*DATA SEGMENT*.
....

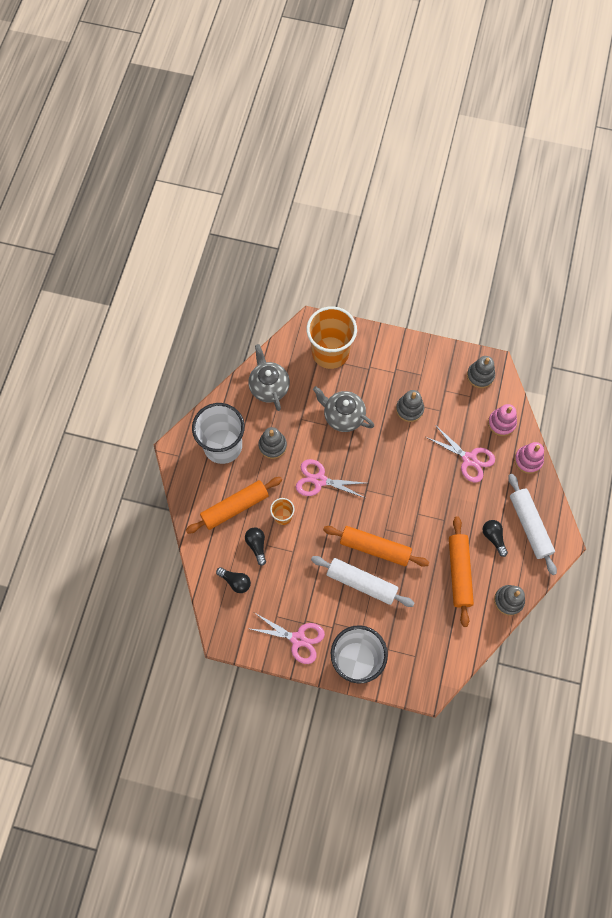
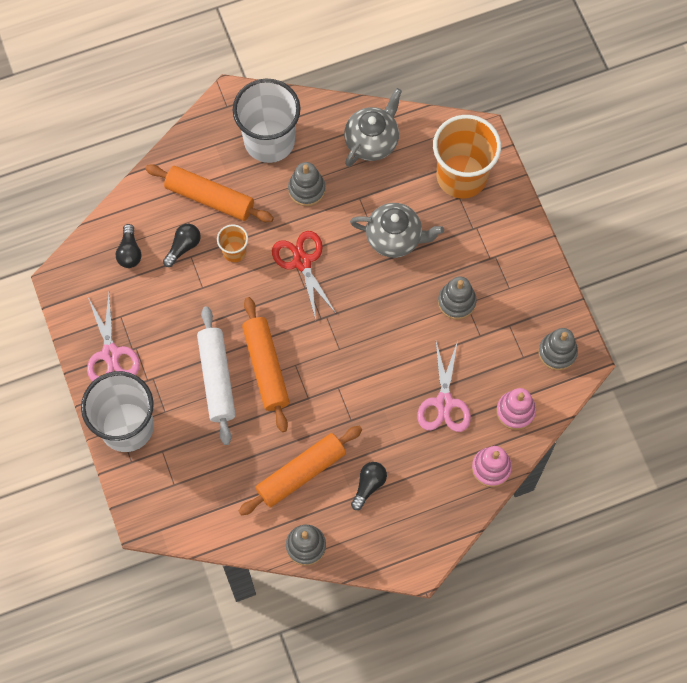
camera: 55 degrees right, 0 degrees up
(319, 480) = (302, 262): pink scissors -> red scissors
(343, 416) = (395, 238): grey teapot -> grey teapot turned 105 degrees clockwise
(530, 526) = (411, 517): white rolling pin -> none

....

*WORK TO BE COMPLETED*. Repeat the data word for word; drop the pictures.

*OUTPUT BELOW*.
camera: 55 degrees right, 0 degrees up
(319, 480) = (302, 262): pink scissors -> red scissors
(343, 416) = (395, 238): grey teapot -> grey teapot turned 105 degrees clockwise
(530, 526) = (411, 517): white rolling pin -> none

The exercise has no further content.